(DATA RECORDS)

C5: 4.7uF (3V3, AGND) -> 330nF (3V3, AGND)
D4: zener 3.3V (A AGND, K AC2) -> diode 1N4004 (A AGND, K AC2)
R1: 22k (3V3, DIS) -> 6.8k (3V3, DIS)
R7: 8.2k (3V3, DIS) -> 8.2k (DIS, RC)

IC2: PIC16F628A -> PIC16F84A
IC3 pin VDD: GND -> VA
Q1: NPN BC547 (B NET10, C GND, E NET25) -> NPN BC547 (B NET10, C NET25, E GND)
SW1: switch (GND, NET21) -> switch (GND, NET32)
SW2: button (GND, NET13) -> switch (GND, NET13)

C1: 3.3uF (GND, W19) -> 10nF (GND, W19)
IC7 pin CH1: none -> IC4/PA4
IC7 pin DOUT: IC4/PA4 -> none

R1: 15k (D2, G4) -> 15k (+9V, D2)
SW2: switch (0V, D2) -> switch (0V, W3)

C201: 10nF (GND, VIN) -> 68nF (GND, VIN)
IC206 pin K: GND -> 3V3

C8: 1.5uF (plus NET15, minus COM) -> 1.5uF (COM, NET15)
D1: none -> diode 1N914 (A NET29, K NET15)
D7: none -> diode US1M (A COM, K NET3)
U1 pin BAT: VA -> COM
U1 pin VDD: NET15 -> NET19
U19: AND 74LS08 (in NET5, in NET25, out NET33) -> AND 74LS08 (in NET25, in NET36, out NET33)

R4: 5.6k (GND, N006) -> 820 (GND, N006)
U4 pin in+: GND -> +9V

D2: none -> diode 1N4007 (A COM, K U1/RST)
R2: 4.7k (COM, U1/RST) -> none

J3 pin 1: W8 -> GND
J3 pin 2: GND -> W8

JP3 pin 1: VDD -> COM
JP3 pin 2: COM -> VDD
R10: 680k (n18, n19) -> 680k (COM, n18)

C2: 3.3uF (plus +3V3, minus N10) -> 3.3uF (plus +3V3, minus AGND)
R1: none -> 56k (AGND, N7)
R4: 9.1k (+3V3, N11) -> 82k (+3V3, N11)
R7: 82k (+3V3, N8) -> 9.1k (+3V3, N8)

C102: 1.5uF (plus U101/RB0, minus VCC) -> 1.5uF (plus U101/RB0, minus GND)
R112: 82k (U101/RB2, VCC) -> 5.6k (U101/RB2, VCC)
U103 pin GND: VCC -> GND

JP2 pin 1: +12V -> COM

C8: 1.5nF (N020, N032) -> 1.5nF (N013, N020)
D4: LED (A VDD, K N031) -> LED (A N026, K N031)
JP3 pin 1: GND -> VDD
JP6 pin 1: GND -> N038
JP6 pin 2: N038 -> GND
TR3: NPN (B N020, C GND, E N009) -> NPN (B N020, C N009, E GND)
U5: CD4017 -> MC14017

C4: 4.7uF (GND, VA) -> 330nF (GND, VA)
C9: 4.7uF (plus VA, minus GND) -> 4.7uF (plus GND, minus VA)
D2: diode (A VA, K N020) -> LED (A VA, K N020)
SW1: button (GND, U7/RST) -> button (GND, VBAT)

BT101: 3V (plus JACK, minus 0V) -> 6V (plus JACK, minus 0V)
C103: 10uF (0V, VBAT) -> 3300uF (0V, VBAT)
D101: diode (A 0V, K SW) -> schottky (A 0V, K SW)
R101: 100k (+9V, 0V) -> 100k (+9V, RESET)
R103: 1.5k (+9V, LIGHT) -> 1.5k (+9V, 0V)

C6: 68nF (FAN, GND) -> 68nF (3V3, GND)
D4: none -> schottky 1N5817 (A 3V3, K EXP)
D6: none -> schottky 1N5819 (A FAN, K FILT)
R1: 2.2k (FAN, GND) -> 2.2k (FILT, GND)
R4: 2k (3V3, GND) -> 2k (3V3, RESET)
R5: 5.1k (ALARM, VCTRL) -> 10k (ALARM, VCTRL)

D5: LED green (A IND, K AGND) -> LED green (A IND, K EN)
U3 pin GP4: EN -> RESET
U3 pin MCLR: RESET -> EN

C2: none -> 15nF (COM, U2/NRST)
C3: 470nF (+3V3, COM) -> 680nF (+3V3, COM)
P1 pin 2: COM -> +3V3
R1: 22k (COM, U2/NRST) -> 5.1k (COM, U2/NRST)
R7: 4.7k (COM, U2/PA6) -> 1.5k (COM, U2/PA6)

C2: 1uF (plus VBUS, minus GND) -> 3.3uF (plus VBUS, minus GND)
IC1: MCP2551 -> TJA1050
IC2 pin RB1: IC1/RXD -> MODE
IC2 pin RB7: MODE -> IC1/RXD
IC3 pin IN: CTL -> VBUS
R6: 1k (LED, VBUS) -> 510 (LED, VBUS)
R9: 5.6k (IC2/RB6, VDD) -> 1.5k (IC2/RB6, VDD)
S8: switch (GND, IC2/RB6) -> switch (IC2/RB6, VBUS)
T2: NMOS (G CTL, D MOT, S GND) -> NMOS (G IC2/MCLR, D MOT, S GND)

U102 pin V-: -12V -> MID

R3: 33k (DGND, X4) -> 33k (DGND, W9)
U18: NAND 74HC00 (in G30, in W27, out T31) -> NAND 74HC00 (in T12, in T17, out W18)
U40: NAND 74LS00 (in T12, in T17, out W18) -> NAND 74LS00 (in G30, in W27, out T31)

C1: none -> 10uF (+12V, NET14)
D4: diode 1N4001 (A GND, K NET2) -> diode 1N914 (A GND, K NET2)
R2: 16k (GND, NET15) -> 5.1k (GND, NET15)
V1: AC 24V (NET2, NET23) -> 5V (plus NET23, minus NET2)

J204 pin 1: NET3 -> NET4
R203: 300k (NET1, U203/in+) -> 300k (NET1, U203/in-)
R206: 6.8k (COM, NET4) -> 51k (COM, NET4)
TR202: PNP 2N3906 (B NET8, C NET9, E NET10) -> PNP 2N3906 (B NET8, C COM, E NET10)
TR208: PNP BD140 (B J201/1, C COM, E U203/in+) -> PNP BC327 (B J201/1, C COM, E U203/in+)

(End DATA RECORDS)

▶ [WHAT THIS TASK INVOLVES] Copy out the lines above exactly, beginning at the one that contains "P1 pin 2: COM -> +3V3" and ending at the one that contains "U18: NAND 74HC00".

▶ [TASK RESPONSE]
P1 pin 2: COM -> +3V3
R1: 22k (COM, U2/NRST) -> 5.1k (COM, U2/NRST)
R7: 4.7k (COM, U2/PA6) -> 1.5k (COM, U2/PA6)

C2: 1uF (plus VBUS, minus GND) -> 3.3uF (plus VBUS, minus GND)
IC1: MCP2551 -> TJA1050
IC2 pin RB1: IC1/RXD -> MODE
IC2 pin RB7: MODE -> IC1/RXD
IC3 pin IN: CTL -> VBUS
R6: 1k (LED, VBUS) -> 510 (LED, VBUS)
R9: 5.6k (IC2/RB6, VDD) -> 1.5k (IC2/RB6, VDD)
S8: switch (GND, IC2/RB6) -> switch (IC2/RB6, VBUS)
T2: NMOS (G CTL, D MOT, S GND) -> NMOS (G IC2/MCLR, D MOT, S GND)

U102 pin V-: -12V -> MID

R3: 33k (DGND, X4) -> 33k (DGND, W9)
U18: NAND 74HC00 (in G30, in W27, out T31) -> NAND 74HC00 (in T12, in T17, out W18)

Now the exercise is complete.